(Before-and-after object listings)
========

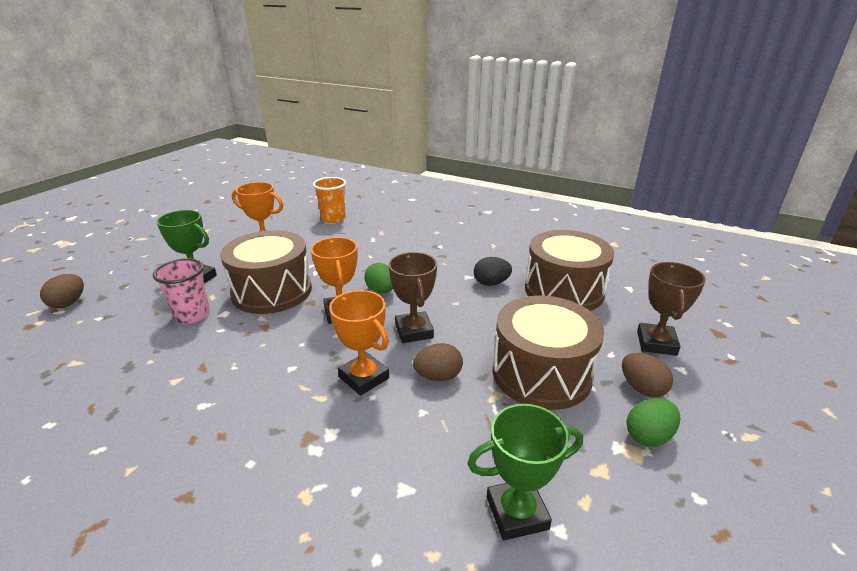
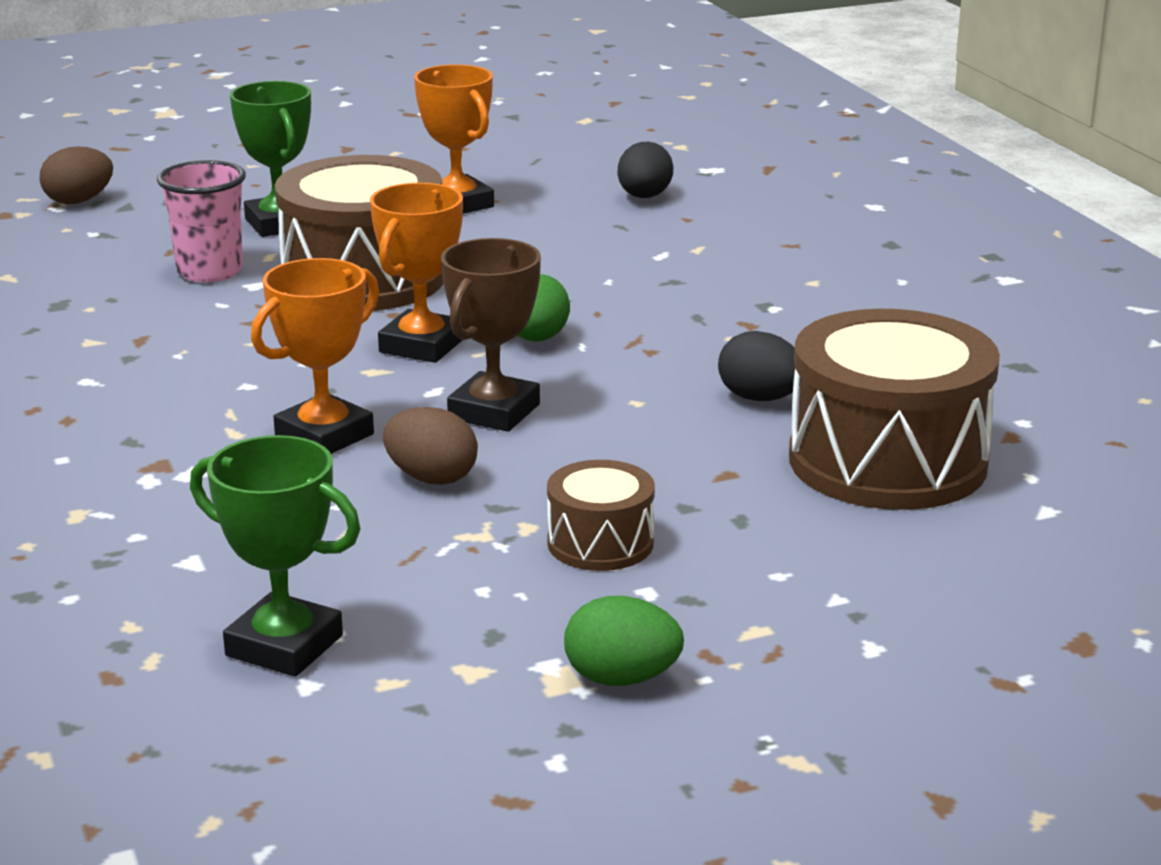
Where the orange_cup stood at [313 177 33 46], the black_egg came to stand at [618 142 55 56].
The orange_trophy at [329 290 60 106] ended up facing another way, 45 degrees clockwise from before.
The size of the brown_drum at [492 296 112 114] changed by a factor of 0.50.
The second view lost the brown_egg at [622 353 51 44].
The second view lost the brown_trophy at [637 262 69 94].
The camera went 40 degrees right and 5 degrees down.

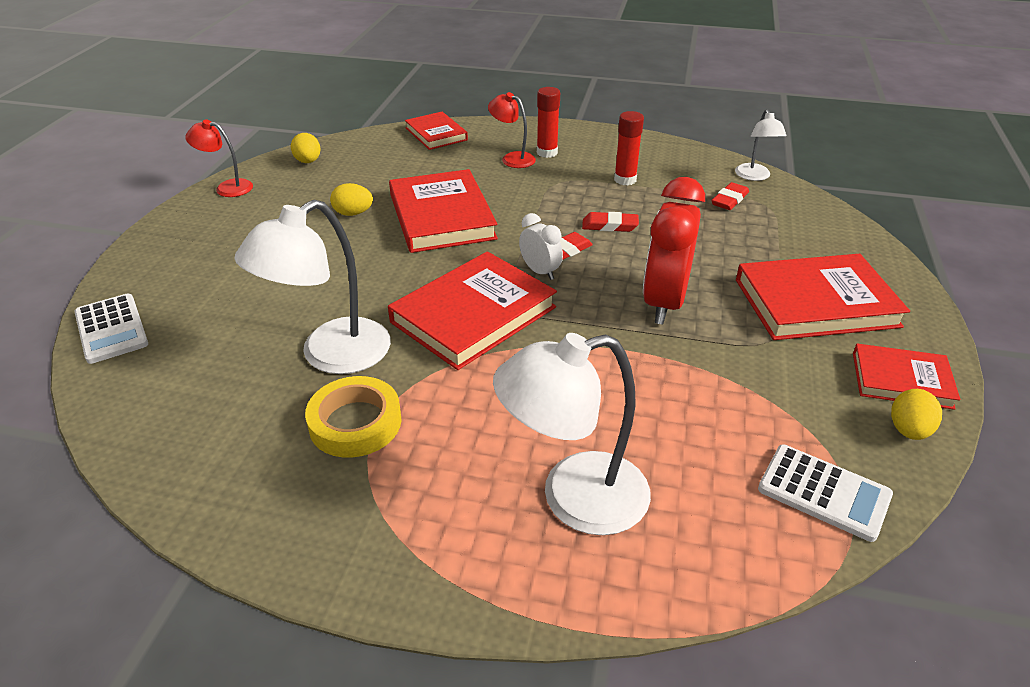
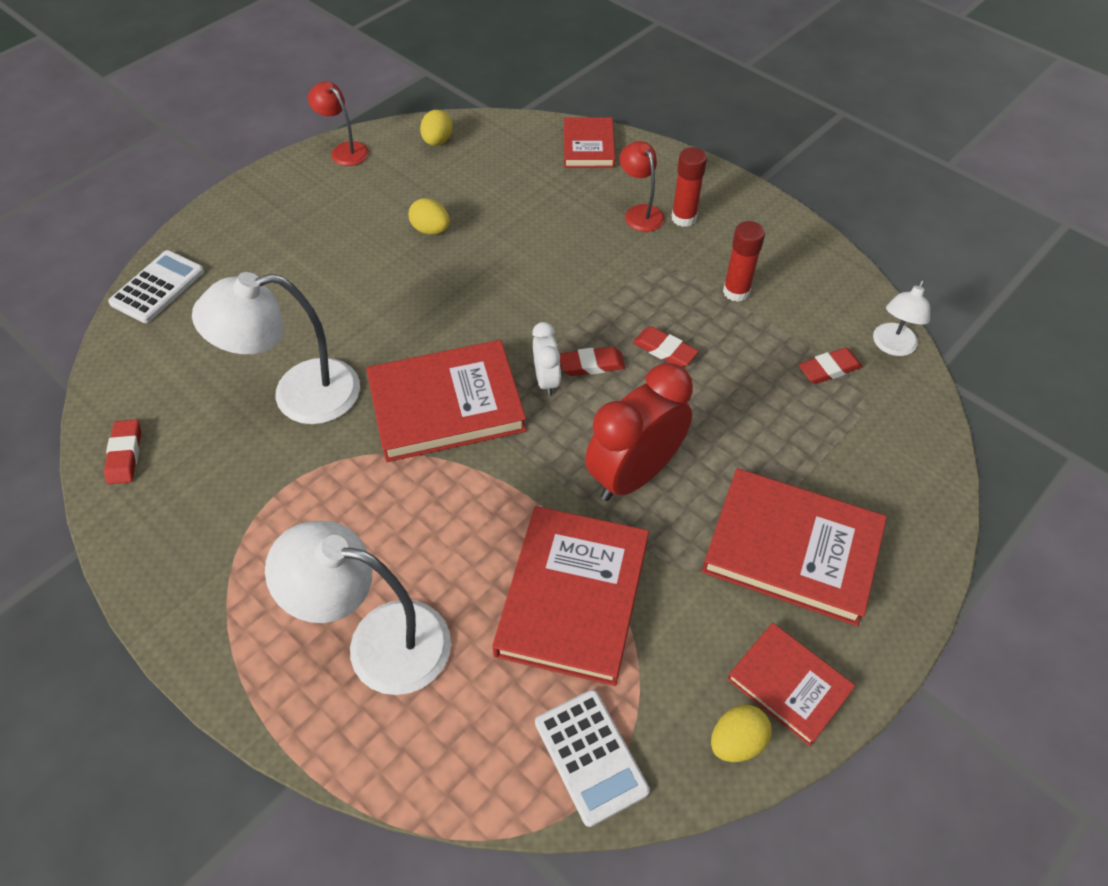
The white_calculator at [74 293 74 71] ended up facing another way, 150 degrees counterclockwise from before.
The second view lost the yellow_tape at [305 376 97 82].
The red_book ended up elsewhere, having gone from [389 169 109 84] to [492 506 157 180].
The second view gained the red_eraser at [104 419 37 65].
The camera went 30 degrees right and 15 degrees up.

========

Every line from the line containing "The orange_trophy at" through the line containing "The second view lost the brown_trophy" in the records above must be retyped exactly. Leave out the rest.

The orange_trophy at [329 290 60 106] ended up facing another way, 45 degrees clockwise from before.
The size of the brown_drum at [492 296 112 114] changed by a factor of 0.50.
The second view lost the brown_egg at [622 353 51 44].
The second view lost the brown_trophy at [637 262 69 94].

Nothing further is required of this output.